Task directions
For the data that follows, print the line with "R11: 27k (N11, N18) -> 27k (+3V3, N11)", the line with "R19: 470 (N5, N17) -> 470 (+3V3, N5)", and all lines between them, exactly as they stand. Omit pictures and add nothing.

Material for the task
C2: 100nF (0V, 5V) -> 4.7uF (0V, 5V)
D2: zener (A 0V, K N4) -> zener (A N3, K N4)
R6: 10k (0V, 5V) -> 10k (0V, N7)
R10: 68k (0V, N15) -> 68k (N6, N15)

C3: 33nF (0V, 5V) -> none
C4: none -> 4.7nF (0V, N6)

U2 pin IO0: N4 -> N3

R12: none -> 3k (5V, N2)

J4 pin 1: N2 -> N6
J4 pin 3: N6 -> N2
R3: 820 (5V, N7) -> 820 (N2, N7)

---

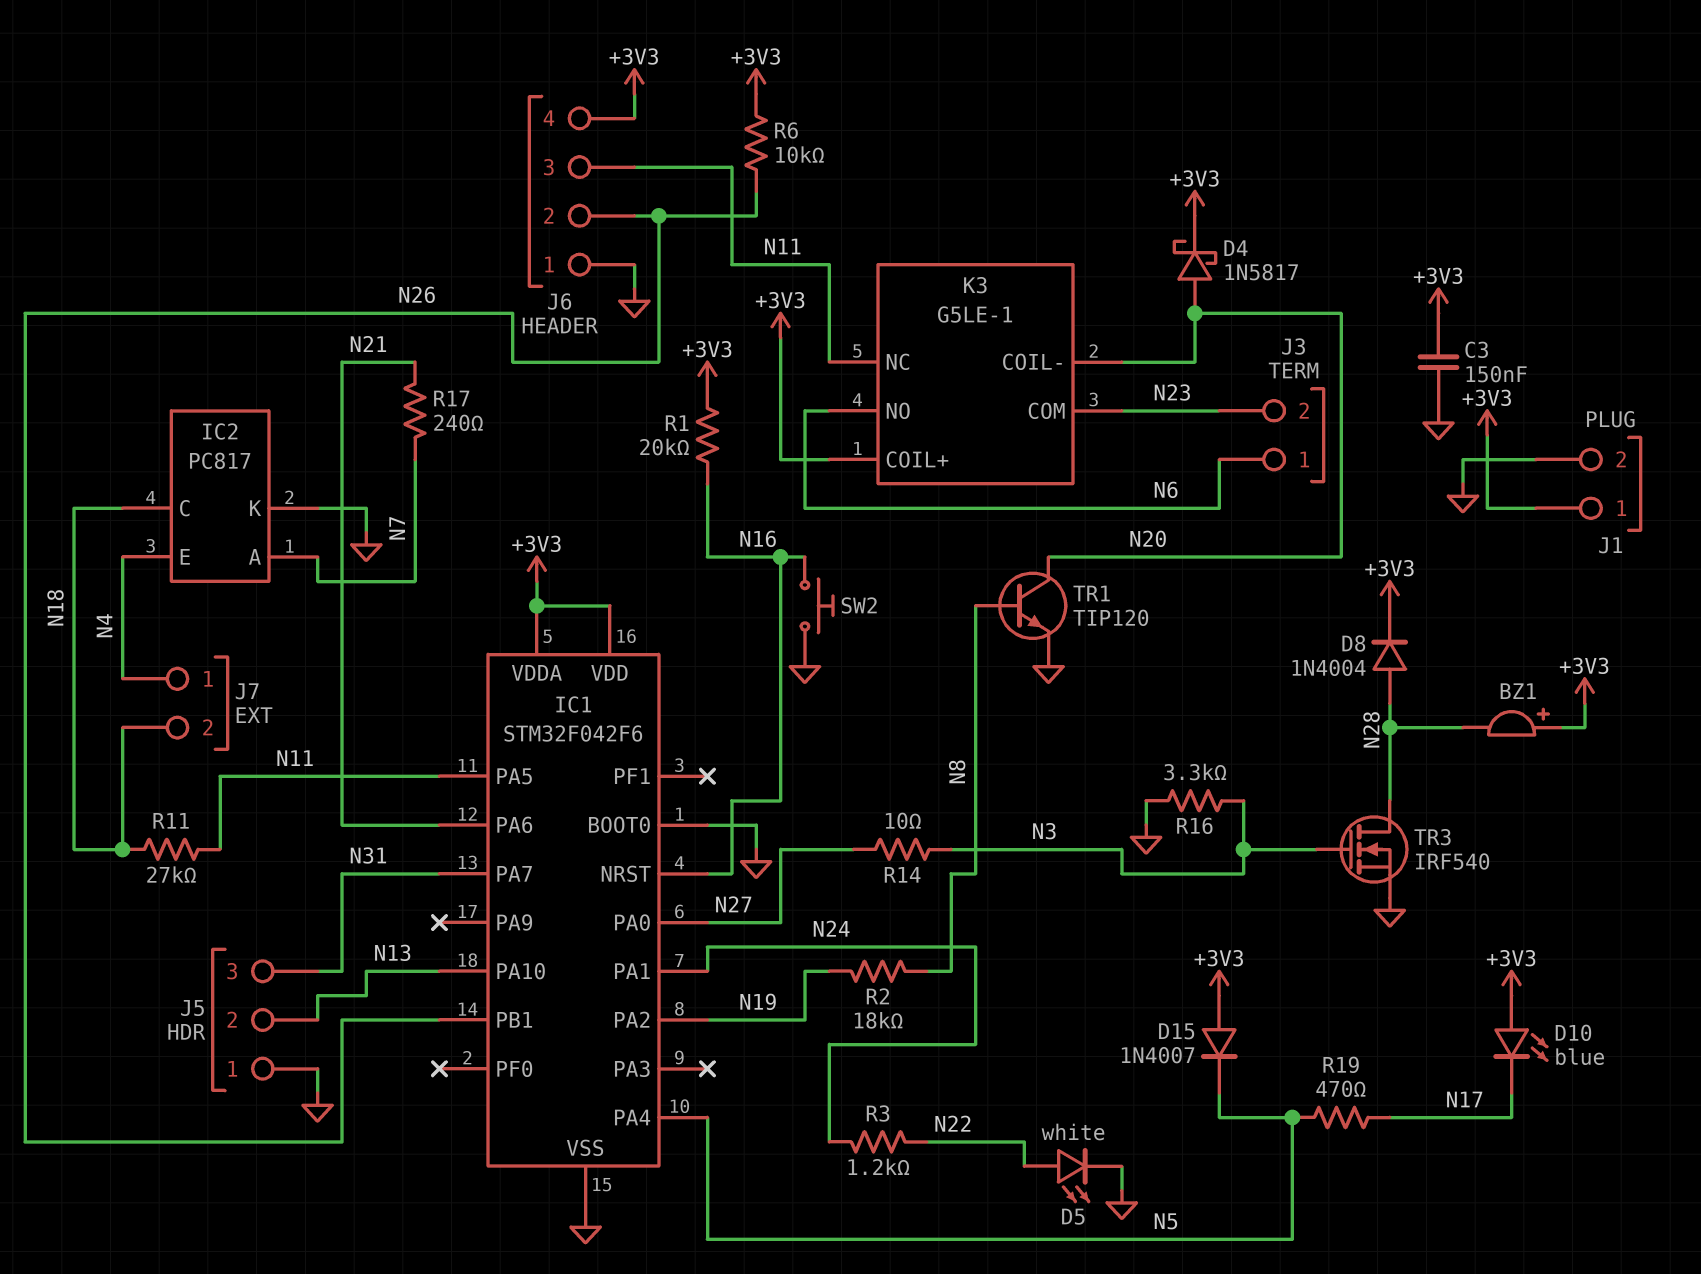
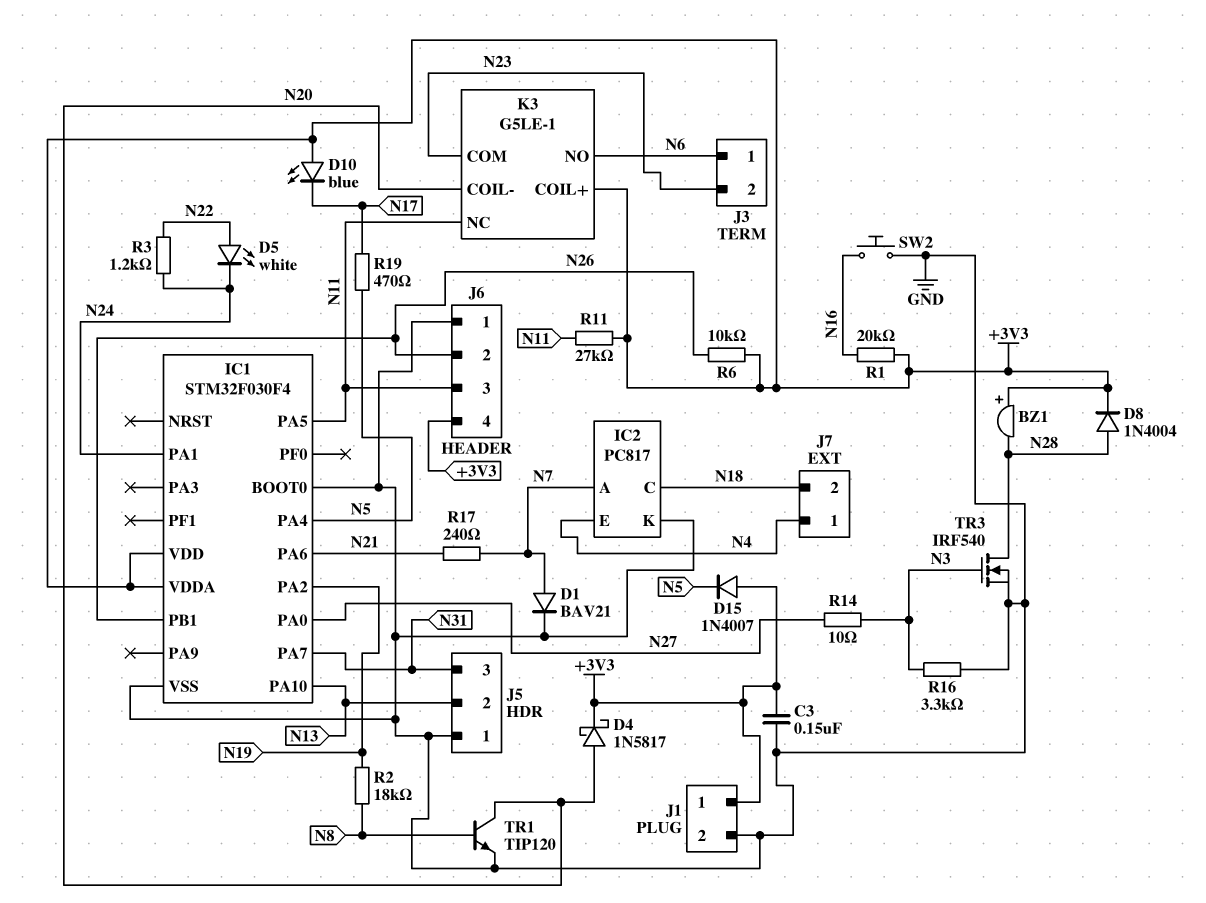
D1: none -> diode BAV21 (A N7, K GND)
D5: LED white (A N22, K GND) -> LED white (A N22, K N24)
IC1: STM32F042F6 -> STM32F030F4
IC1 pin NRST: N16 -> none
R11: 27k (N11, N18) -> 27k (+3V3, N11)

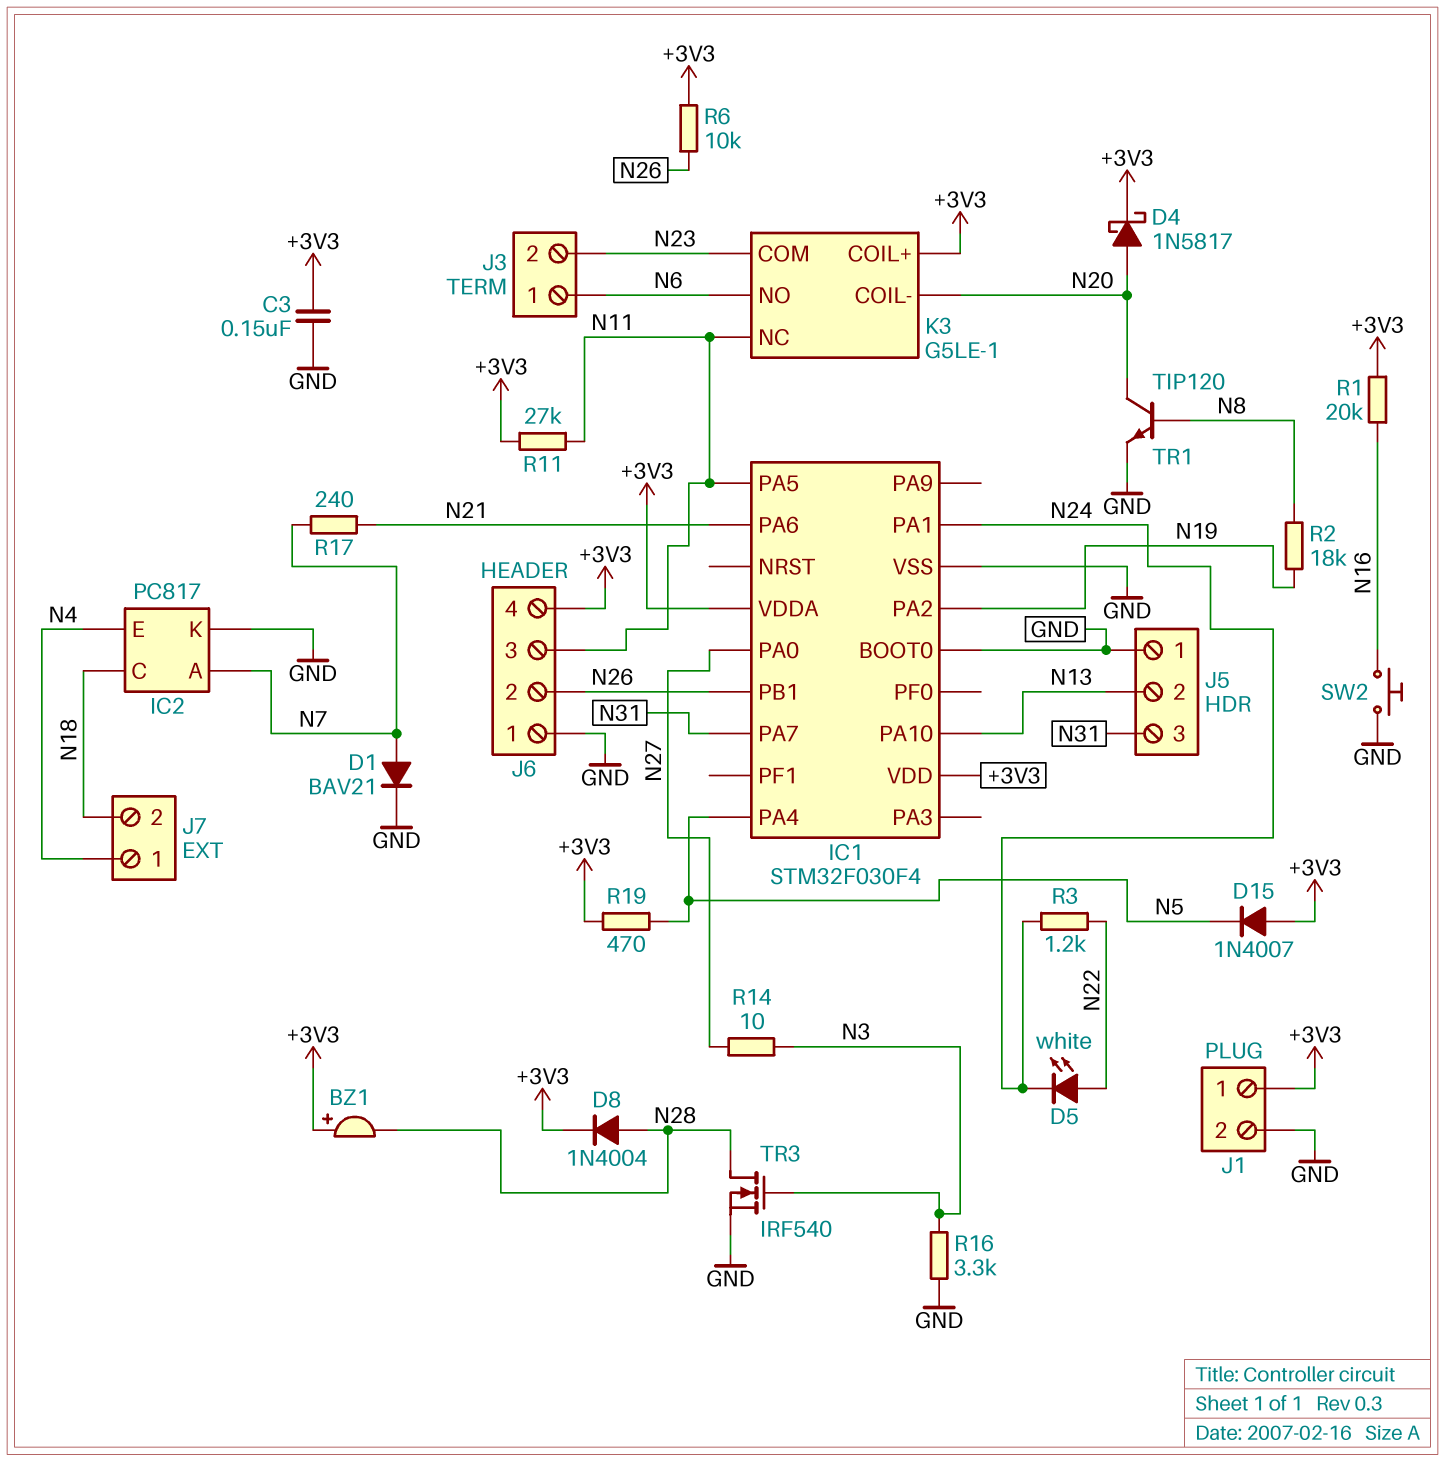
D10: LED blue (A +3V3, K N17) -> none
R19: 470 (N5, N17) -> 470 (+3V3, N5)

Your solution
R11: 27k (N11, N18) -> 27k (+3V3, N11)

D10: LED blue (A +3V3, K N17) -> none
R19: 470 (N5, N17) -> 470 (+3V3, N5)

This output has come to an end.